Which lines in the records contain the string "kern", matching letter case exactly? Extract each of those lines in full.

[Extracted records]
>>>>>

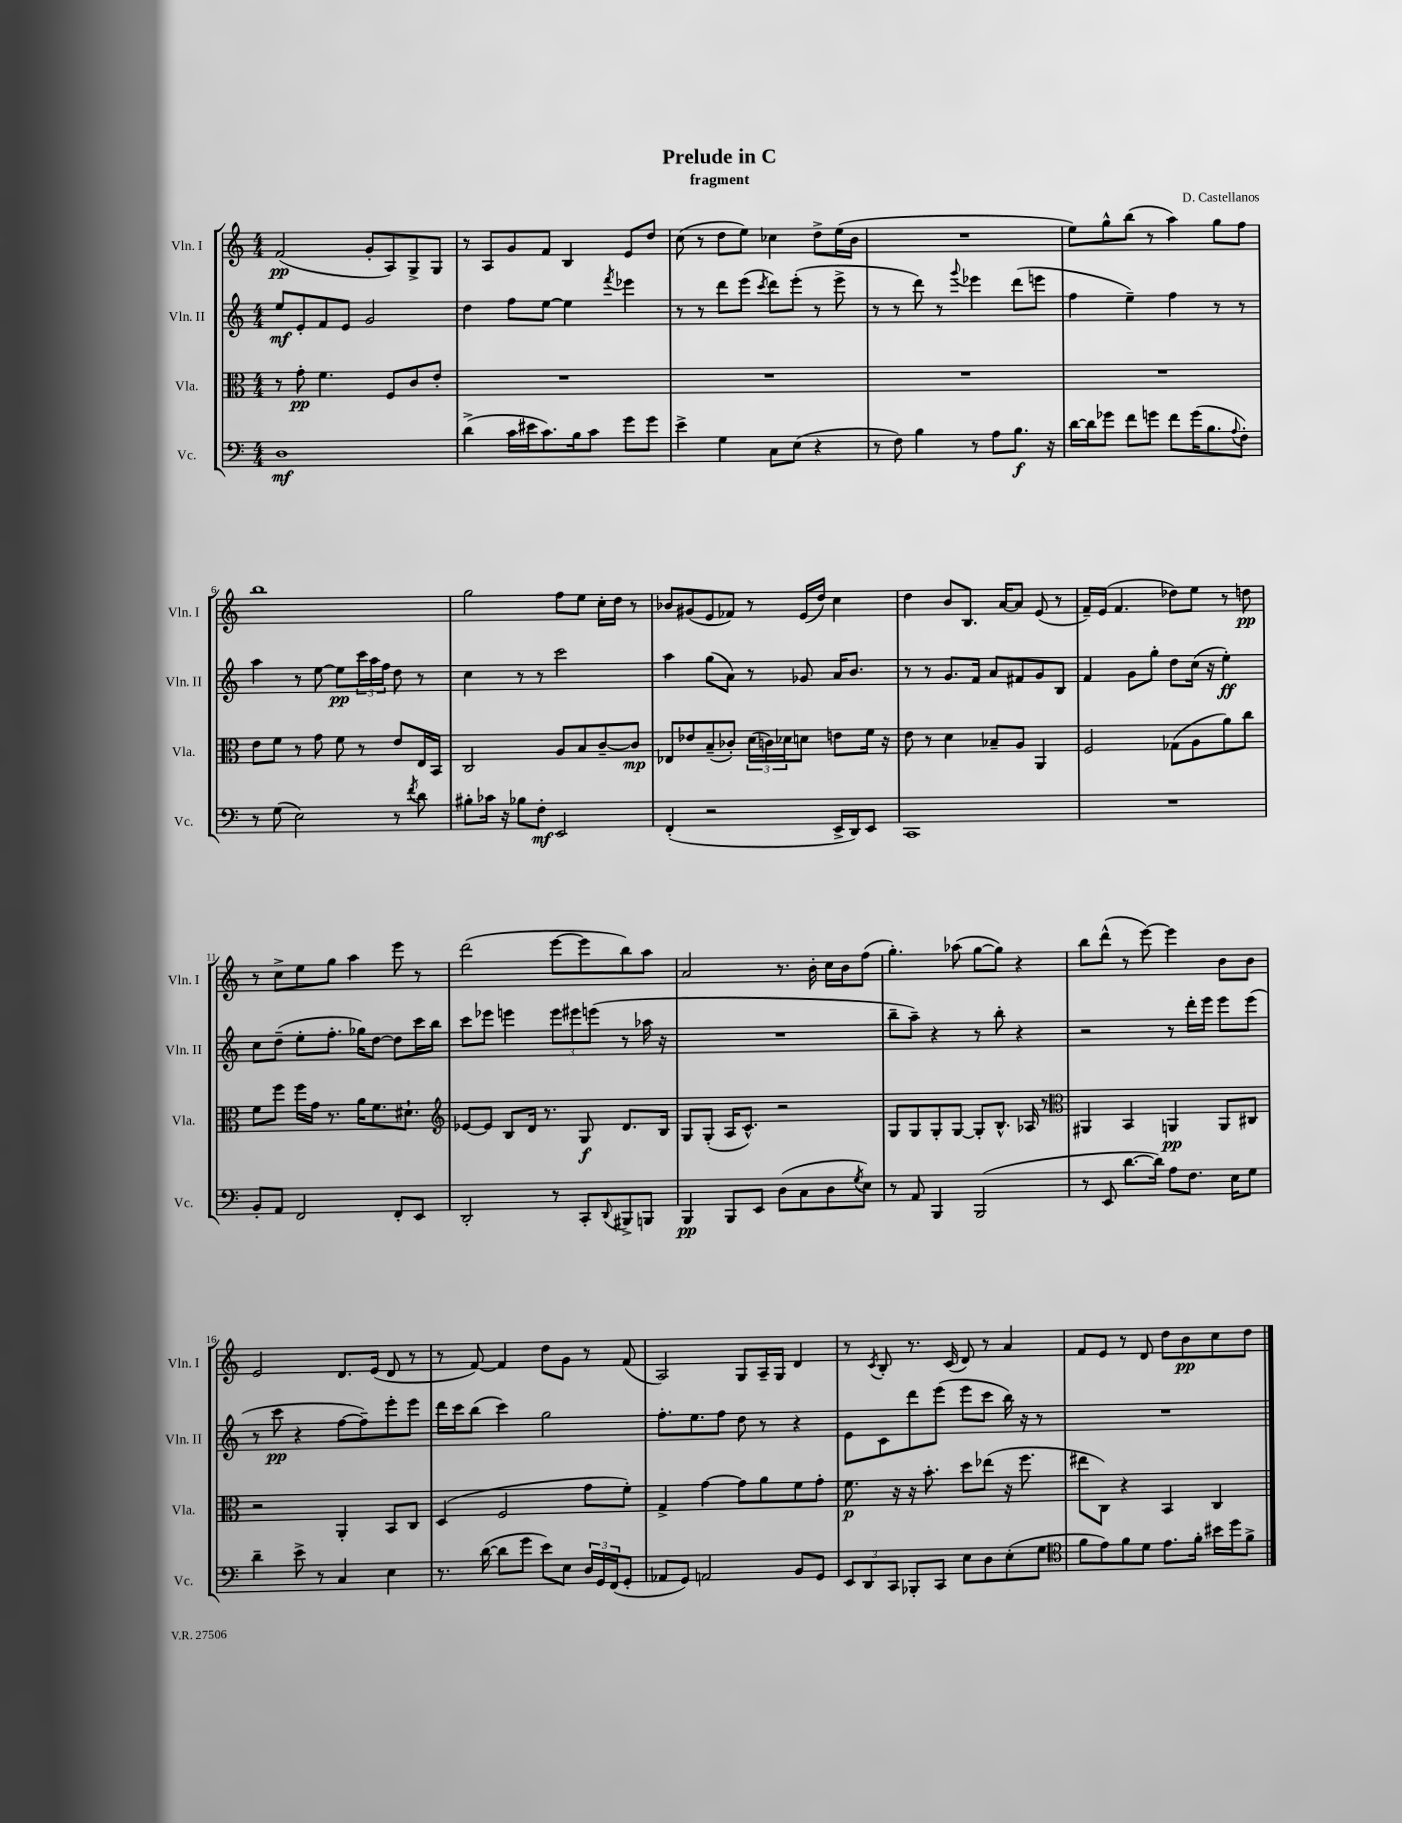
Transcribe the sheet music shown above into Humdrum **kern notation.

**kern	**dynam	**kern	**dynam	**kern	**dynam	**kern	**dynam
*part4	*part4	*part3	*part3	*part2	*part2	*part1	*part1
*staff4	*staff4	*staff3	*staff3	*staff2	*staff2	*staff1	*staff1
*I"Vc.	*	*I"Vla.	*	*I"Vln. II	*	*I"Vln. I	*
*I'Vc.	*	*I'Vla.	*	*I'Vln. II	*	*I'Vln. I	*
*clefF4	*	*clefC3	*	*clefG2	*	*clefG2	*
*k[]	*	*k[]	*	*k[]	*	*k[]	*
*M4/4	*	*M4/4	*	*M4/4	*	*M4/4	*
=1	=1	=1	=1	=1	=1	=1	=1
1D	mf	8r	.	8ee/L	mf	(2f/	pp
.	.	8g'\	pp	8e'/	.	.	.
.	.	4.f\	.	8f/	.	.	.
.	.	.	.	8e/J	.	.	.
.	.	.	.	2g/	.	8g'/L	.
.	.	8F/L	.	.	.	8A/)	.
.	.	8c/	.	.	.	8G^/	.
.	.	8e'/J	.	.	.	8G/J	.
=2	=2	=2	=2	=2	=2	=2	=2
(4d^\	.	1r	.	4dd\	.	8r	.
.	.	.	.	.	.	8A/L	.
16c\LL	.	.	.	8ff\L	.	8g/	.
16e#X\J	.	.	.	.	.	.	.
8.c\)	.	.	.	[8ee\J	.	8f/J	.
.	.	.	.	4ee\]	.	4B/	.
16B\k	.	.	.	.	.	.	.
8c\J	.	.	.	.	.	.	.
.	.	.	.	8qfff/	.	.	.
8g\L	.	.	.	4eee-X\	.	8e/L	.
8g\J	.	.	.	.	.	8dd/J	.
=3	=3	=3	=3	=3	=3	=3	=3
4e^\	.	1r	.	8r	.	(8cc\	.
.	.	.	.	8r	.	8r	.
4G\	.	.	.	8ddd\L	.	8dd\L	.
.	.	.	.	(8eee\J	.	8ee\J)	.
.	.	.	.	8qccc/	.	.	.
8C\L	.	.	.	8ddd\L)	.	4cc-X\	.
(8E\J	.	.	.	(8eee'\J	.	.	.
4r	.	.	.	8r	.	8dd^\L	.
.	.	.	.	8eee^\	.	(16ee\L	.
.	.	.	.	.	.	16b\JJ	.
=4	=4	=4	=4	=4	=4	=4	=4
8r	.	1r	.	8r	.	1r	.
8F\)	.	.	.	8r	.	.	.
4B\	.	.	.	8ddd\)	.	.	.
.	.	.	.	8r	.	.	.
.	.	.	.	8qqggg/	.	.	.
8r	.	.	.	4eee-X\	.	.	.
8A\L	.	.	.	.	.	.	.
8.B\J	f	.	.	(8ddd\L	.	.	.
.	.	.	.	8eeen\J	.	.	.
16r	.	.	.	.	.	.	.
=5	=5	=5	=5	=5	=5	=5	=5
[16d\LL	.	1r	.	4ff\	.	8ee\L)	.
16d\J]	.	.	.	.	.	.	.
8g-X\J	.	.	.	.	.	8gg^^\	.
8f\L	.	.	.	4ee~\)	.	(8bb\J	.
8gn\J	.	.	.	.	.	8r	.
8f\L	.	.	.	4ff\	.	4aa\)	.
(16g\K	.	.	.	.	.	.	.
8.B\	.	.	.	.	.	.	.
.	.	.	.	8r	.	8gg\L	.
8qqA/	.	.	.	.	.	.	.
8F'\J)	.	.	.	8r	.	8ff\J	.
!!LO:LB:g=z
=6	=6	=6	=6	=6	=6	=6	=6
8r	.	8e\L	.	4aa\	.	1bb	.
(8G\	.	8f\J	.	.	.	.	.
2E\)	.	8r	.	8r	.	.	.
.	.	8g\	.	[8ee\	.	.	.
.	.	8f\	.	8ee\L]	pp	.	.
.	.	8r	.	24ccc\L	.	.	.
.	.	.	.	24aa\	.	.	.
.	.	.	.	24ff\JJ	.	.	.
8r	.	8e/L	.	8dd\	.	.	.
8qf/	.	.	.	.	.	.	.
8d\	.	16E/L	.	8r	.	.	.
.	.	16BB/JJ	.	.	.	.	.
=7	=7	=7	=7	=7	=7	=7	=7
8B#X'\L	.	2C/	.	4cc\	.	2gg\	.
16c-X\Jk	.	.	.	.	.	.	.
16r	.	.	.	.	.	.	.
8B-X\L	.	.	.	8r	.	.	.
8F'\J	mf	.	.	8r	.	.	.
2EE/	.	8A/L	.	2ccc\	.	8ff\L	.
.	.	8B/	.	.	.	8ee\J	.
.	.	[8c~/	.	.	.	16cc'\LL	.
.	.	.	.	.	.	16dd\JJ	.
.	.	8c/J]	mp	.	.	8r	.
=8	=8	=8	=8	=8	=8	=8	=8
(4FF'/	.	8E-X/L	.	4aa\	.	8b-X/L	.
.	.	8e-X/	.	.	.	(8g#X/	.
2r	.	(8B~/	.	(8gg\L	.	8e/	.
.	.	8c-X'/J)	.	8a\J)	.	8f-X/J)	.
.	.	(24d\LL	.	8r	.	8r	.
.	.	24cn\)	.	.	.	.	.
.	.	24d-X\J	.	.	.	.	.
.	.	8dn\J	.	8g-X/	.	(16e/LL	.
.	.	.	.	.	.	16dd/JJ)	.
16EE^/LL	.	8en\L	.	16a/KL	.	4cc\	.
16DD/J)	.	.	.	8.b/J	.	.	.
8EE/J	.	16f\Jk	.	.	.	.	.
.	.	16r	.	.	.	.	.
=9	=9	=9	=9	=9	=9	=9	=9
1CC	.	8e\	.	8r	.	4dd\	.
.	.	8r	.	8r	.	.	.
.	.	4d\	.	8.g/L	.	8b/L	.
.	.	.	.	.	.	8.B/J	.
.	.	.	.	16f/Jk	.	.	.
.	.	8B-X~/L	.	8a/L	.	.	.
.	.	.	.	.	.	[16a/KL	.
.	.	8A/J	.	8f#X/	.	8a/J]	.
.	.	4AA/	.	8g/	.	(8e/	.
.	.	.	.	8B/J	.	8r	.
=10	=10	=10	=10	=10	=10	=10	=10
1r	.	2F/	.	4f/	.	16f~/LL)	.
.	.	.	.	.	.	(16e/JJ	.
.	.	.	.	.	.	4.f/	.
.	.	.	.	8g\L	.	.	.
.	.	.	.	8gg'\J	.	.	.
.	.	(8G-X\L	.	8dd\L	.	8dd-X\L)	.
.	.	8A\	.	(16cc\Jk	.	8ee\J	.
.	.	.	.	16r	.	.	.
.	.	8a\)	.	4ee'\)	ff	8r	.
.	.	8cc\J	.	.	.	8ddn\	pp
!!LO:LB:g=z
=11	=11	=11	=11	=11	=11	=11	=11
8BB'/L	.	8f\L	.	8cc\L	.	8r	.
8AA/J	.	8ff\J	.	(8dd~\J	.	8cc^\L	.
2FF/	.	16ff\LL	.	8ee'\L	.	8ee\	.
.	.	16g\JJ	.	.	.	.	.
.	.	8.r	.	8.ff'\J	.	8gg\J	.
.	.	.	.	.	.	4aa\	.
.	.	16a\KL	.	16gg-X\KL)	.	.	.
.	.	8.f\	.	[8dd\J	.	.	.
8FF'/L	.	.	.	8dd\L]	.	8eee\	.
.	.	8.d#X`\J	.	.	.	.	.
8EE/J	.	.	.	16ccc\L	.	8r	.
.	.	.	.	16bb\JJ	.	.	.
=12	=12	=12	=12	=12	=12	=12	=12
*	*	*clefG2	*	*	*	*	*
2DD'/	.	[8e-X/L	.	8ccc\L	.	(2ddd\	.
.	.	8e-/J]	.	8eee-X\J	.	.	.
.	.	8B/L	.	4eeen\	.	.	.
.	.	16d/Jk	.	.	.	.	.
.	.	8.r	.	.	.	.	.
8r	.	.	.	12eee\L	.	[8eee\L	.
.	.	.	.	12eee#X\	.	.	.
8CC'/L	.	8G/	f	.	.	8eee\]	.
.	.	.	.	(12eeen\J	.	.	.
8qqDD/	.	.	.	.	.	.	.
8BBB#X^/	.	8.d/L	.	8r	.	8bb\)	.
8BBBn/J	.	.	.	16aa-X\	.	8aa\J	.
.	.	16B/Jk	.	16r	.	.	.
=13	=13	=13	=13	=13	=13	=13	=13
4BBB/	pp	8G/L	.	1r	.	2a/	.
.	.	(8G'/J	.	.	.	.	.
8BBB/L	.	16A/KL	.	.	.	.	.
.	.	8.c^^/J)	.	.	.	.	.
8EE/J	.	.	.	.	.	.	.
(8D\L	.	2r	.	.	.	8.r	.
8C\	.	.	.	.	.	.	.
.	.	.	.	.	.	16b'\	.
8D\	.	.	.	.	.	16cc\LL	.
.	.	.	.	.	.	16b\J	.
8qG/	.	.	.	.	.	.	.
8E\J)	.	.	.	.	.	(8ff\J	.
=14	=14	=14	=14	=14	=14	=14	=14
8r	.	8G/L	.	8bb~\L	.	4.gg'\)	.
8AA/	.	8G/	.	8aa~\J)	.	.	.
4BBB/	.	8G'/	.	4r	.	.	.
.	.	[8G/J	.	.	.	(8aa-X\	.
(2BBB/	.	8G'/L]	.	8r	.	[8gg\L	.
.	.	8.B^^/J	.	8bb'\	.	8gg\J])	.
.	.	.	.	4r	.	4r	.
.	.	16A-X/	.	.	.	.	.
.	.	8r	.	.	.	.	.
=15	=15	=15	=15	=15	=15	=15	=15
*	*	*clefC3	*	*	*	*	*
8r	.	4AA#X/	.	2r	.	8bb\L	.
8EE/	.	.	.	.	.	(8ddd^^\J	.
[8.d\L	.	4BB/	.	.	.	8r	.
.	.	.	.	.	.	[8eee\)	.
16d\Jk])	.	.	.	.	.	.	.
8A\L	.	4AAn/	pp	8r	.	4eee\]	.
8.F\J	.	.	.	16ddd'\LL	.	.	.
.	.	.	.	16eee\JJ	.	.	.
.	.	8AA/L	.	8eee\L	.	8b\L	.
16E\KL	.	.	.	.	.	.	.
8G\J	.	8C#X/J	.	(8eee\J	.	8b\J	.
!!LO:LB:g=z
=16	=16	=16	=16	=16	=16	=16	=16
4d~\	.	2r	.	8r	.	2e/	.
.	.	.	.	8ccc\	pp	.	.
8e^\	.	.	.	4r	.	.	.
8r	.	.	.	.	.	.	.
4C/	.	4AA'/	.	[8ff\L	.	8.d/L	.
.	.	.	.	8ff~\])	.	.	.
.	.	.	.	.	.	(16e/Jk	.
4E\	.	8BB/L	.	8eee'\	.	8d/	.
.	.	8C/J	.	8eee\J	.	8r	.
=17	=17	=17	=17	=17	=17	=17	=17
8.r	.	(4D/	.	16ddd\LL	.	8r	.
.	.	.	.	16ccc\J	.	.	.
.	.	.	.	(8bb\J	.	[8f/)	.
([16d\	.	.	.	.	.	.	.
8d\L]	.	2F/	.	4ccc\)	.	4f/]	.
8g\J	.	.	.	.	.	.	.
8e\L)	.	.	.	2gg\	.	8dd\L	.
8E\J	.	.	.	.	.	8g\J	.
24D/LL	.	8g\L	.	.	.	8r	.
24GG/	.	.	.	.	.	.	.
(24FF/J	.	.	.	.	.	.	.
8GG'/J	.	8f'\J)	.	.	.	(8f/	.
=18	=18	=18	=18	=18	=18	=18	=18
8AA-X/L	.	4G^/	.	8.ff'\L	.	2A/)	.
8GG/J)	.	.	.	.	.	.	.
.	.	.	.	8.ee\	.	.	.
2AAn/	.	[4g\	.	.	.	.	.
.	.	.	.	8ff\J	.	.	.
.	.	8g\L]	.	8dd\	.	8G/L	.
.	.	8a\	.	8r	.	16A~/L	.
.	.	.	.	.	.	16G/JJ	.
8BB/L	.	8f\	.	4r	.	4d/	.
8GG/J	.	8g'\J	.	.	.	.	.
=19	=19	=19	=19	=19	=19	=19	=19
12EE/L	.	8.f\	p	8e\L	.	8r	.
12DD/	.	.	.	.	.	.	.
.	.	.	.	.	.	8qc/	.
.	.	.	.	8c\	.	8B'/	.
12CC/J	.	.	.	.	.	.	.
.	.	16r	.	.	.	.	.
8BBB-X'/L	.	16r	.	8ddd\	.	8.r	.
.	.	8.b'\	.	.	.	.	.
8CC/J	.	.	.	(8eee\J	.	.	.
.	.	.	.	.	.	(16c/	.
8E\L	.	8dd\L	.	8eee\L	.	8d/)	.
8D\	.	(8ee-X\J	.	8ccc\J	.	8r	.
(8E'\	.	16r	.	16bb\)	.	4a/	.
.	.	8.ff\	.	16r	.	.	.
8G\J	.	.	.	8r	.	.	.
=20	=20	=20	=20	=20	=20	=20	=20
*clefC4	*	*	*	*	*	*	*
8f\L	.	8ee#X\L	.	1r	.	8f/L	.
8e\)	.	8C\J)	.	.	.	8e/J	.
8f\	.	4r	.	.	.	8r	.
8d\J	.	.	.	.	.	8d/	.
8.e\L	.	4BB/	.	.	.	8dd\L	.
.	.	.	.	.	.	8b\	pp
16f'\Jk	.	.	.	.	.	.	.
16b#X\LL	.	4C/	.	.	.	8cc\	.
16dd\J	.	.	.	.	.	.	.
8f^\J	.	.	.	.	.	8dd\J	.
==	==	==	==	==	==	==	==
*-	*-	*-	*-	*-	*-	*-	*-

<<<<<

# Solution for this problem:
Transcribe the sheet music shown above into Humdrum **kern notation.
**kern	**dynam	**kern	**dynam	**kern	**dynam	**kern	**dynam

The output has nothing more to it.